Please copy exactly the lines that begin with the one containing "move | puchar" and end with the last line of the entries.

■ **GIVEN INFORMATION**
• • • •

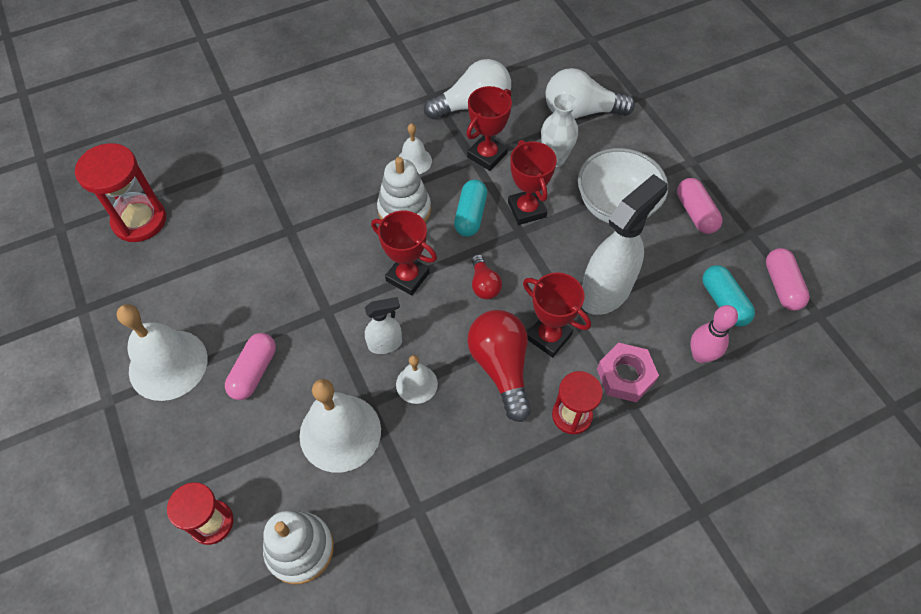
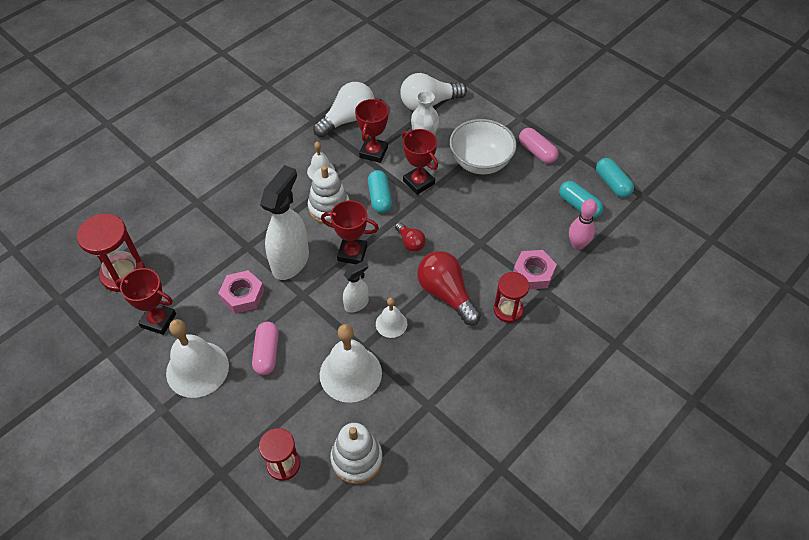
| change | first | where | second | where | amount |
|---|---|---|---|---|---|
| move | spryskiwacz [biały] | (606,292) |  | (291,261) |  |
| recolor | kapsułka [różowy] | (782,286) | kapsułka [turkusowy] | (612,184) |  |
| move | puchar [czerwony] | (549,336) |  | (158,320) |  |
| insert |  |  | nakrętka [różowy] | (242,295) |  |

• • • •

■ **EXPECTED ANSWER**
| move | puchar [czerwony] | (549,336) |  | (158,320) |  |
| insert |  |  | nakrętka [różowy] | (242,295) |  |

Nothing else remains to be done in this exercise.